--- START ---

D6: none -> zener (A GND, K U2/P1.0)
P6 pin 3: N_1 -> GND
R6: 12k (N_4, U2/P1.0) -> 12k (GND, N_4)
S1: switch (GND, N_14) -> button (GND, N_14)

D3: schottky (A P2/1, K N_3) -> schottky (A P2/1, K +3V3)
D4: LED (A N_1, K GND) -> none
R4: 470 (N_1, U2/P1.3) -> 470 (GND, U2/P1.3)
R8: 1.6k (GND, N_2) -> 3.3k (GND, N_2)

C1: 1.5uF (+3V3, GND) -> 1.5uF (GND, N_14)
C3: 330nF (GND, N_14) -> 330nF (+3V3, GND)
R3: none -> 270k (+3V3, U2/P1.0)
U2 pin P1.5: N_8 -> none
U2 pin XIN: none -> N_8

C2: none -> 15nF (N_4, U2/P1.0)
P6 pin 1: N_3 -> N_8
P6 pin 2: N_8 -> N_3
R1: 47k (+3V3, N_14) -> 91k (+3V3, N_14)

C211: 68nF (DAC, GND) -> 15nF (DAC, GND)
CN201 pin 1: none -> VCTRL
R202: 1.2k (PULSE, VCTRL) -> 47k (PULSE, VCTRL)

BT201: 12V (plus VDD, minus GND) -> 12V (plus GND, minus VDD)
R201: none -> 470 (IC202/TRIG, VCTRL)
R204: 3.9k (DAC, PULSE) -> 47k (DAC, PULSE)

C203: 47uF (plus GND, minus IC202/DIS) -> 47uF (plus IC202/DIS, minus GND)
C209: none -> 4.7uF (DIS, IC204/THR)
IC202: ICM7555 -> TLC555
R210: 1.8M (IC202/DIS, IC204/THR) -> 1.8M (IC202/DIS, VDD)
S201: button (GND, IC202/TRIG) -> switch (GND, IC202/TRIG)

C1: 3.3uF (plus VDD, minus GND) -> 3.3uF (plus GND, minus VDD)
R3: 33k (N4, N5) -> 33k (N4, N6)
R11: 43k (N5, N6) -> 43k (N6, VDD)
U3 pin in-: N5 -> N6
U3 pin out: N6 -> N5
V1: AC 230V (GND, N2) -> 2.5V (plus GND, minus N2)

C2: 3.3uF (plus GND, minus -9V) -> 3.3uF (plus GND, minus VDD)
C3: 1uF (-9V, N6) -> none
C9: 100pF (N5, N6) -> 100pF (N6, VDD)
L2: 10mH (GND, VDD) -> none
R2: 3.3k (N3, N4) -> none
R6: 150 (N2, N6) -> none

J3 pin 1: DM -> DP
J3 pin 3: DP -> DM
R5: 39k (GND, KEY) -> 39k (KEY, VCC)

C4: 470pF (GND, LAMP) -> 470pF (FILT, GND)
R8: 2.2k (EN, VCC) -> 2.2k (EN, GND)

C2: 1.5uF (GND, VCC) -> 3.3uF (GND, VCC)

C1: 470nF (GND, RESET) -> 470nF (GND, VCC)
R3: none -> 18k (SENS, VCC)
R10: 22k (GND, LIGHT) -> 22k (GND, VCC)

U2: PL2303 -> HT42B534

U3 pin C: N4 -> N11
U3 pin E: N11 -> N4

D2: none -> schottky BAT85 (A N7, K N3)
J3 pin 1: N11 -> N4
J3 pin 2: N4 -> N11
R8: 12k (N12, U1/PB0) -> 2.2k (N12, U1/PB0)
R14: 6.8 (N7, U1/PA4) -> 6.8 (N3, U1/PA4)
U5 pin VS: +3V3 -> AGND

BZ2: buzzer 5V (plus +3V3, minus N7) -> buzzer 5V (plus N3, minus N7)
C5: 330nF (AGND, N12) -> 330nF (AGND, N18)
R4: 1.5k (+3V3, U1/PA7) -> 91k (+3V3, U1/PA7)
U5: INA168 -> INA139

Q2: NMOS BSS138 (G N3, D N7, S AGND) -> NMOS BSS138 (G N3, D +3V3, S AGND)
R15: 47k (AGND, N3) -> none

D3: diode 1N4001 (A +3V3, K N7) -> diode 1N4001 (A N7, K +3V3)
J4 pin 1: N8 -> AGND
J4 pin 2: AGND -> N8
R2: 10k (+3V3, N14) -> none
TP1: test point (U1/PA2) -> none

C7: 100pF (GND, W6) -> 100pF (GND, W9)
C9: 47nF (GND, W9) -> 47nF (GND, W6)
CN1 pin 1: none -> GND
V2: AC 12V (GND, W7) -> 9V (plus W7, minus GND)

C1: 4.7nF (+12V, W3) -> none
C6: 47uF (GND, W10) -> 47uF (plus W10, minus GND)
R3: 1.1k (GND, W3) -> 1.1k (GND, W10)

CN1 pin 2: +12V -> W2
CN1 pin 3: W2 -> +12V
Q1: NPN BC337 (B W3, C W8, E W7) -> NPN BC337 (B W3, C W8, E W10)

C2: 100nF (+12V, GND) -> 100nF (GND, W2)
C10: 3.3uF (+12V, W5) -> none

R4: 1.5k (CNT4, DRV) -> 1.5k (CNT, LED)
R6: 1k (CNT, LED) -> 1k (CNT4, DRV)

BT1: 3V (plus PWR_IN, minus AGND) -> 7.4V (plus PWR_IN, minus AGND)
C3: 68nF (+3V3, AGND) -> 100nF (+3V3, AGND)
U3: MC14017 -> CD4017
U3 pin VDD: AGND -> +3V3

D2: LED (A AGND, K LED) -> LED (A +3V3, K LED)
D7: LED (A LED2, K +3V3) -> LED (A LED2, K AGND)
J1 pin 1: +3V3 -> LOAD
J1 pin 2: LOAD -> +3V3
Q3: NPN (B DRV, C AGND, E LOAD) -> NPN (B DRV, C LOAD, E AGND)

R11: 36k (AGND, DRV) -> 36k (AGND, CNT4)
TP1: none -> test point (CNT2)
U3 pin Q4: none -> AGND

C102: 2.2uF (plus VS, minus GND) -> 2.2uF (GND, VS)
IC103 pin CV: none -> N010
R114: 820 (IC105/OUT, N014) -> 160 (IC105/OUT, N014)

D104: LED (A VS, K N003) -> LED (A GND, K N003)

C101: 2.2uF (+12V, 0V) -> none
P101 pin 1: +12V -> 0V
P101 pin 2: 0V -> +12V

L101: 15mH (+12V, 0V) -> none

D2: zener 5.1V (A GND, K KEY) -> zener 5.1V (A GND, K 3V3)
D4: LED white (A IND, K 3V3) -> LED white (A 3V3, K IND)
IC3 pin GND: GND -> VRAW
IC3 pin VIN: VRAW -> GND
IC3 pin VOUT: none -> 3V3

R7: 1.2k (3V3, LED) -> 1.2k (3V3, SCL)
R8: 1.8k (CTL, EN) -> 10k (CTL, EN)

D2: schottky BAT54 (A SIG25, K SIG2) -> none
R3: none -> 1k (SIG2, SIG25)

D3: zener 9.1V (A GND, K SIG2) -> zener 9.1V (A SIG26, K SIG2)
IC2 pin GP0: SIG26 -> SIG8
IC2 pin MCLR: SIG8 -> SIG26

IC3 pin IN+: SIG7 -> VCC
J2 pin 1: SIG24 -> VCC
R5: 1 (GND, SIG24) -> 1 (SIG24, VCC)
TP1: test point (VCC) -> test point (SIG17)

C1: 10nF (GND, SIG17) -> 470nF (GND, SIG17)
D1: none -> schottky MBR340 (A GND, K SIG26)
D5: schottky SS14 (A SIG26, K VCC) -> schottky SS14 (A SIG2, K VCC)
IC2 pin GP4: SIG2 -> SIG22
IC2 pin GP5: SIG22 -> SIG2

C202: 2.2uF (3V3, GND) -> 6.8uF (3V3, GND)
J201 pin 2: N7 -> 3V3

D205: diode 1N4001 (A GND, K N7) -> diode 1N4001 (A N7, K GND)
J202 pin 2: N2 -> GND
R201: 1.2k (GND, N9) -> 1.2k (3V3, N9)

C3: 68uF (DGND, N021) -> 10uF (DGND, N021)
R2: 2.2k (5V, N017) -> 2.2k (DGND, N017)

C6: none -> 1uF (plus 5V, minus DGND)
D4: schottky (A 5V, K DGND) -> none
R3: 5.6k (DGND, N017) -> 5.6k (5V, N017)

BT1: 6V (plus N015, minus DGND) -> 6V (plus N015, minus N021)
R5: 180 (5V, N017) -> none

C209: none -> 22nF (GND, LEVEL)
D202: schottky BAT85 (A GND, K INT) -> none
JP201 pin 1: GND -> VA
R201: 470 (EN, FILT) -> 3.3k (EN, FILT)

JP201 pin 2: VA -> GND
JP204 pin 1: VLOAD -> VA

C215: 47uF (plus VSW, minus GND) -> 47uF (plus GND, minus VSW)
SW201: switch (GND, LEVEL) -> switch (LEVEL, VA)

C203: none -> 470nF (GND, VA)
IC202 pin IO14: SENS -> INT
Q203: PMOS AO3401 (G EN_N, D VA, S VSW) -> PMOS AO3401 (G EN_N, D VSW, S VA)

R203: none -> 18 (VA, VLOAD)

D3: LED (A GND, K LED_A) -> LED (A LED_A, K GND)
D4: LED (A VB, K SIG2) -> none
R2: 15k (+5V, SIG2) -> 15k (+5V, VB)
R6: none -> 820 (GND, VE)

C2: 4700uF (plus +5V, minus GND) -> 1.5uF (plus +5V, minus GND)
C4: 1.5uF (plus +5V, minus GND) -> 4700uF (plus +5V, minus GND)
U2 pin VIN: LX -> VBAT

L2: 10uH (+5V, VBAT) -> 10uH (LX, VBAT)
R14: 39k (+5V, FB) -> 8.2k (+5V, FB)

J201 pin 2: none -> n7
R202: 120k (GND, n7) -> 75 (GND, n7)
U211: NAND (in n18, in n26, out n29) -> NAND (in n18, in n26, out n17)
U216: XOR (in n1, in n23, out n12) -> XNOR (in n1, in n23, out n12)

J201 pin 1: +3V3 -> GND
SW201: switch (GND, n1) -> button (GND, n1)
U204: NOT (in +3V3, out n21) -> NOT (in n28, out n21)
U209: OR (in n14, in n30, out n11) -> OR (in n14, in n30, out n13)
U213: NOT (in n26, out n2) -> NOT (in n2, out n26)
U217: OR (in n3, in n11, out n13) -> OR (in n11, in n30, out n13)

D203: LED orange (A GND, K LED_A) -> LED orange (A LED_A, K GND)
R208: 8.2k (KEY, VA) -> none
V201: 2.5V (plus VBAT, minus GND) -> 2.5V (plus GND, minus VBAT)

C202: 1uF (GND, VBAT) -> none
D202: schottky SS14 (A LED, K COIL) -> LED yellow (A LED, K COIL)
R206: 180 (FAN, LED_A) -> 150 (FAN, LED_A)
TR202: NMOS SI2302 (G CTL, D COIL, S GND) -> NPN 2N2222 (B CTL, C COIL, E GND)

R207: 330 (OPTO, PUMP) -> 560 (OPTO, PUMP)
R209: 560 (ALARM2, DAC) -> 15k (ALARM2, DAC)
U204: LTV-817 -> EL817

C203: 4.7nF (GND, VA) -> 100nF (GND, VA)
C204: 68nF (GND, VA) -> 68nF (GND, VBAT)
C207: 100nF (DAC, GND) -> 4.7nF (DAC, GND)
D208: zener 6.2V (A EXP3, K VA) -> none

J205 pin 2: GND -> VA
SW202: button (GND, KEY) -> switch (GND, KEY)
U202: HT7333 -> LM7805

--- END ---

- **THE TASK**
In the records above, the line with "R2: 15k (+5V, SIG2) -> 15k (+5V, VB)" marks the start and the line with "U211: NAND (in" marks the end; copy that stretch exactly, both lines included, and nothing else.

- **EXPECTED ANSWER**
R2: 15k (+5V, SIG2) -> 15k (+5V, VB)
R6: none -> 820 (GND, VE)

C2: 4700uF (plus +5V, minus GND) -> 1.5uF (plus +5V, minus GND)
C4: 1.5uF (plus +5V, minus GND) -> 4700uF (plus +5V, minus GND)
U2 pin VIN: LX -> VBAT

L2: 10uH (+5V, VBAT) -> 10uH (LX, VBAT)
R14: 39k (+5V, FB) -> 8.2k (+5V, FB)

J201 pin 2: none -> n7
R202: 120k (GND, n7) -> 75 (GND, n7)
U211: NAND (in n18, in n26, out n29) -> NAND (in n18, in n26, out n17)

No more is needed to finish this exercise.